(Beginning of Records for processing)

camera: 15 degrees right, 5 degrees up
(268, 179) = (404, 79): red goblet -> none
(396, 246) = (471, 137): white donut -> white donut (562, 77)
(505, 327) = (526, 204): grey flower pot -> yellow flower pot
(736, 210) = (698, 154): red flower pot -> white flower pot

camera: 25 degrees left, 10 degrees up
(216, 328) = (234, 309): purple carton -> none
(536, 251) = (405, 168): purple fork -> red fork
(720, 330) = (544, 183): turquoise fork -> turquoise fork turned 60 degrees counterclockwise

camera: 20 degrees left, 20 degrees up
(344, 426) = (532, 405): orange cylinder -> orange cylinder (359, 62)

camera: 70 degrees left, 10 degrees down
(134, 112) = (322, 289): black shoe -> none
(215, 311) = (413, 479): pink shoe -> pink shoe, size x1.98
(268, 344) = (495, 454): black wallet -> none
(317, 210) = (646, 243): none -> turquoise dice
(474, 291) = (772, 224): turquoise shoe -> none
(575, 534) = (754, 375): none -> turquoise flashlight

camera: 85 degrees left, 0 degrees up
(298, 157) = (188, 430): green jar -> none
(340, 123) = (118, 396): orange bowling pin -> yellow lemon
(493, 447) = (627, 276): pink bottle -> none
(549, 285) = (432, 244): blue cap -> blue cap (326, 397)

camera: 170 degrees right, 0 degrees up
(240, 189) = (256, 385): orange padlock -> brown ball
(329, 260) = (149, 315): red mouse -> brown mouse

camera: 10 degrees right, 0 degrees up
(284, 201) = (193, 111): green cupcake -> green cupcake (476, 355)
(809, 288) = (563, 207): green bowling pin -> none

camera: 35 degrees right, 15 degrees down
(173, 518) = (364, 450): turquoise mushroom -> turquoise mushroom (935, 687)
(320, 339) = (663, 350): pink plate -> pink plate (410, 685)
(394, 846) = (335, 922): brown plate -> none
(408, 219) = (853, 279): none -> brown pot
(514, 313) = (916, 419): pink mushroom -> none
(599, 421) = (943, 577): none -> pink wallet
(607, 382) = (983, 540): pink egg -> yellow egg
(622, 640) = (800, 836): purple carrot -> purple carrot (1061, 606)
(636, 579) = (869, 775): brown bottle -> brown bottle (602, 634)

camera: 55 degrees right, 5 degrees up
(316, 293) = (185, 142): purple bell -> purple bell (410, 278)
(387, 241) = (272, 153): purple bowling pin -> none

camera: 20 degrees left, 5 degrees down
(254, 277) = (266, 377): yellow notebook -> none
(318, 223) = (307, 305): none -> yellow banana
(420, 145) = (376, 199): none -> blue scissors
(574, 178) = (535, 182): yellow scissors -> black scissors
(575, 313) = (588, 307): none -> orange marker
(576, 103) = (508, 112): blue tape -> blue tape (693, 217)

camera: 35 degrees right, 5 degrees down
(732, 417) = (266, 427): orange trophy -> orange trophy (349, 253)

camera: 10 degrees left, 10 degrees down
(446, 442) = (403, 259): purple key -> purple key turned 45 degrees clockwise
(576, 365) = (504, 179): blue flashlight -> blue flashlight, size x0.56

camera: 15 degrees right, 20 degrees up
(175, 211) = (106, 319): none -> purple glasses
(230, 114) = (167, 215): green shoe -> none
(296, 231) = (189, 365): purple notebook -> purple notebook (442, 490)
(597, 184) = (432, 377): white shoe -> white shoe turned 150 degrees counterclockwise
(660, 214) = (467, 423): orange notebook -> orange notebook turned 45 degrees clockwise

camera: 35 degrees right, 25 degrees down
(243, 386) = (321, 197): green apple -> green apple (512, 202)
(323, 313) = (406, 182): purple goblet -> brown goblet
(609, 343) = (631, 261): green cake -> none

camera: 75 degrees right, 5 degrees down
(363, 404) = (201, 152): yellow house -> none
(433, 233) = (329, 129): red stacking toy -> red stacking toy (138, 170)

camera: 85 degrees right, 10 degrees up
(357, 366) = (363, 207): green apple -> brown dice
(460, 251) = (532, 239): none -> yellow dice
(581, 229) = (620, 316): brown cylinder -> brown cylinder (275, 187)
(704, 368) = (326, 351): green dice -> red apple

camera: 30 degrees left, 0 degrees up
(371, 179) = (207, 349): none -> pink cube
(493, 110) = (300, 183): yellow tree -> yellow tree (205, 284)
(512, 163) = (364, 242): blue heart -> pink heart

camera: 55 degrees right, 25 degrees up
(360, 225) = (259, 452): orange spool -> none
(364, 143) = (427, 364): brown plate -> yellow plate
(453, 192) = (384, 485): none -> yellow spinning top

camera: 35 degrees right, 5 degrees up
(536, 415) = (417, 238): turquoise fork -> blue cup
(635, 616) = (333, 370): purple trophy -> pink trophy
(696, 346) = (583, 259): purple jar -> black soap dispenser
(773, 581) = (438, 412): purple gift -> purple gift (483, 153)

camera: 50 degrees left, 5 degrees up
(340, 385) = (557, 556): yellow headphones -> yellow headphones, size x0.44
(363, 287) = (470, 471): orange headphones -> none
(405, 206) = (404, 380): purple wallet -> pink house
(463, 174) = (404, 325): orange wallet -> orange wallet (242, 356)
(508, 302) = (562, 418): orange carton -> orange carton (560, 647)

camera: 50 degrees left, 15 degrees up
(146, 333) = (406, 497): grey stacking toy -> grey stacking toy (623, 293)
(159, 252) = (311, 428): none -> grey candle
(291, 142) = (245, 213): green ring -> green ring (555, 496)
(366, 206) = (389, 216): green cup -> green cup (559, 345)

(End of Records for processing)

*Activity*
Produce a verbatim transcript of the material above.

*Exercise answer*
camera: 15 degrees right, 5 degrees up
(268, 179) = (404, 79): red goblet -> none
(396, 246) = (471, 137): white donut -> white donut (562, 77)
(505, 327) = (526, 204): grey flower pot -> yellow flower pot
(736, 210) = (698, 154): red flower pot -> white flower pot

camera: 25 degrees left, 10 degrees up
(216, 328) = (234, 309): purple carton -> none
(536, 251) = (405, 168): purple fork -> red fork
(720, 330) = (544, 183): turquoise fork -> turquoise fork turned 60 degrees counterclockwise

camera: 20 degrees left, 20 degrees up
(344, 426) = (532, 405): orange cylinder -> orange cylinder (359, 62)

camera: 70 degrees left, 10 degrees down
(134, 112) = (322, 289): black shoe -> none
(215, 311) = (413, 479): pink shoe -> pink shoe, size x1.98
(268, 344) = (495, 454): black wallet -> none
(317, 210) = (646, 243): none -> turquoise dice
(474, 291) = (772, 224): turquoise shoe -> none
(575, 534) = (754, 375): none -> turquoise flashlight

camera: 85 degrees left, 0 degrees up
(298, 157) = (188, 430): green jar -> none
(340, 123) = (118, 396): orange bowling pin -> yellow lemon
(493, 447) = (627, 276): pink bottle -> none
(549, 285) = (432, 244): blue cap -> blue cap (326, 397)

camera: 170 degrees right, 0 degrees up
(240, 189) = (256, 385): orange padlock -> brown ball
(329, 260) = (149, 315): red mouse -> brown mouse

camera: 10 degrees right, 0 degrees up
(284, 201) = (193, 111): green cupcake -> green cupcake (476, 355)
(809, 288) = (563, 207): green bowling pin -> none

camera: 35 degrees right, 15 degrees down
(173, 518) = (364, 450): turquoise mushroom -> turquoise mushroom (935, 687)
(320, 339) = (663, 350): pink plate -> pink plate (410, 685)
(394, 846) = (335, 922): brown plate -> none
(408, 219) = (853, 279): none -> brown pot
(514, 313) = (916, 419): pink mushroom -> none
(599, 421) = (943, 577): none -> pink wallet
(607, 382) = (983, 540): pink egg -> yellow egg
(622, 640) = (800, 836): purple carrot -> purple carrot (1061, 606)
(636, 579) = (869, 775): brown bottle -> brown bottle (602, 634)

camera: 55 degrees right, 5 degrees up
(316, 293) = (185, 142): purple bell -> purple bell (410, 278)
(387, 241) = (272, 153): purple bowling pin -> none

camera: 20 degrees left, 5 degrees down
(254, 277) = (266, 377): yellow notebook -> none
(318, 223) = (307, 305): none -> yellow banana
(420, 145) = (376, 199): none -> blue scissors
(574, 178) = (535, 182): yellow scissors -> black scissors
(575, 313) = (588, 307): none -> orange marker
(576, 103) = (508, 112): blue tape -> blue tape (693, 217)

camera: 35 degrees right, 5 degrees down
(732, 417) = (266, 427): orange trophy -> orange trophy (349, 253)

camera: 10 degrees left, 10 degrees down
(446, 442) = (403, 259): purple key -> purple key turned 45 degrees clockwise
(576, 365) = (504, 179): blue flashlight -> blue flashlight, size x0.56

camera: 15 degrees right, 20 degrees up
(175, 211) = (106, 319): none -> purple glasses
(230, 114) = (167, 215): green shoe -> none
(296, 231) = (189, 365): purple notebook -> purple notebook (442, 490)
(597, 184) = (432, 377): white shoe -> white shoe turned 150 degrees counterclockwise
(660, 214) = (467, 423): orange notebook -> orange notebook turned 45 degrees clockwise

camera: 35 degrees right, 25 degrees down
(243, 386) = (321, 197): green apple -> green apple (512, 202)
(323, 313) = (406, 182): purple goblet -> brown goblet
(609, 343) = (631, 261): green cake -> none

camera: 75 degrees right, 5 degrees down
(363, 404) = (201, 152): yellow house -> none
(433, 233) = (329, 129): red stacking toy -> red stacking toy (138, 170)

camera: 85 degrees right, 10 degrees up
(357, 366) = (363, 207): green apple -> brown dice
(460, 251) = (532, 239): none -> yellow dice
(581, 229) = (620, 316): brown cylinder -> brown cylinder (275, 187)
(704, 368) = (326, 351): green dice -> red apple

camera: 30 degrees left, 0 degrees up
(371, 179) = (207, 349): none -> pink cube
(493, 110) = (300, 183): yellow tree -> yellow tree (205, 284)
(512, 163) = (364, 242): blue heart -> pink heart

camera: 55 degrees right, 25 degrees up
(360, 225) = (259, 452): orange spool -> none
(364, 143) = (427, 364): brown plate -> yellow plate
(453, 192) = (384, 485): none -> yellow spinning top

camera: 35 degrees right, 5 degrees up
(536, 415) = (417, 238): turquoise fork -> blue cup
(635, 616) = (333, 370): purple trophy -> pink trophy
(696, 346) = (583, 259): purple jar -> black soap dispenser
(773, 581) = (438, 412): purple gift -> purple gift (483, 153)

camera: 50 degrees left, 5 degrees up
(340, 385) = (557, 556): yellow headphones -> yellow headphones, size x0.44
(363, 287) = (470, 471): orange headphones -> none
(405, 206) = (404, 380): purple wallet -> pink house
(463, 174) = (404, 325): orange wallet -> orange wallet (242, 356)
(508, 302) = (562, 418): orange carton -> orange carton (560, 647)

camera: 50 degrees left, 15 degrees up
(146, 333) = (406, 497): grey stacking toy -> grey stacking toy (623, 293)
(159, 252) = (311, 428): none -> grey candle
(291, 142) = (245, 213): green ring -> green ring (555, 496)
(366, 206) = (389, 216): green cup -> green cup (559, 345)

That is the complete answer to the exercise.